#### What you have to do
Locate the word "gray" in the material, then show every line that holds it.

══ Recorded information

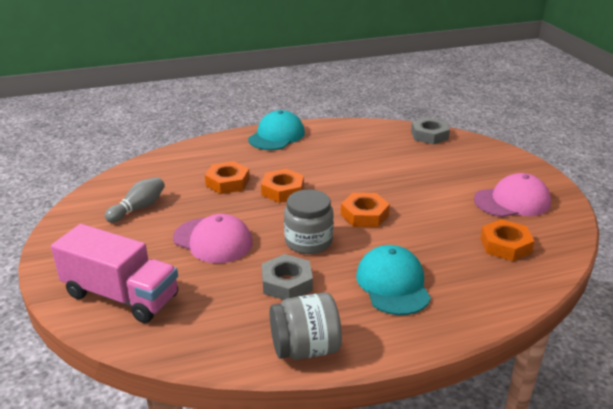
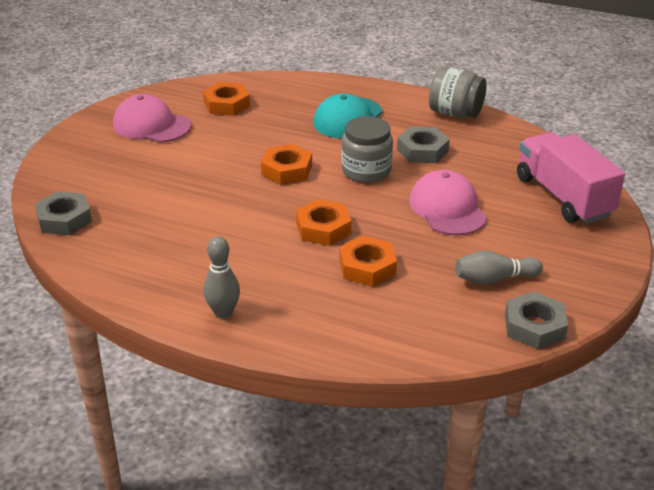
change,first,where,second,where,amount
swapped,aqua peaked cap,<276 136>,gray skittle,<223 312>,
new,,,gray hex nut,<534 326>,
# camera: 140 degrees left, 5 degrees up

════

#### Solution to the problem
swapped,aqua peaked cap,<276 136>,gray skittle,<223 312>,
new,,,gray hex nut,<534 326>,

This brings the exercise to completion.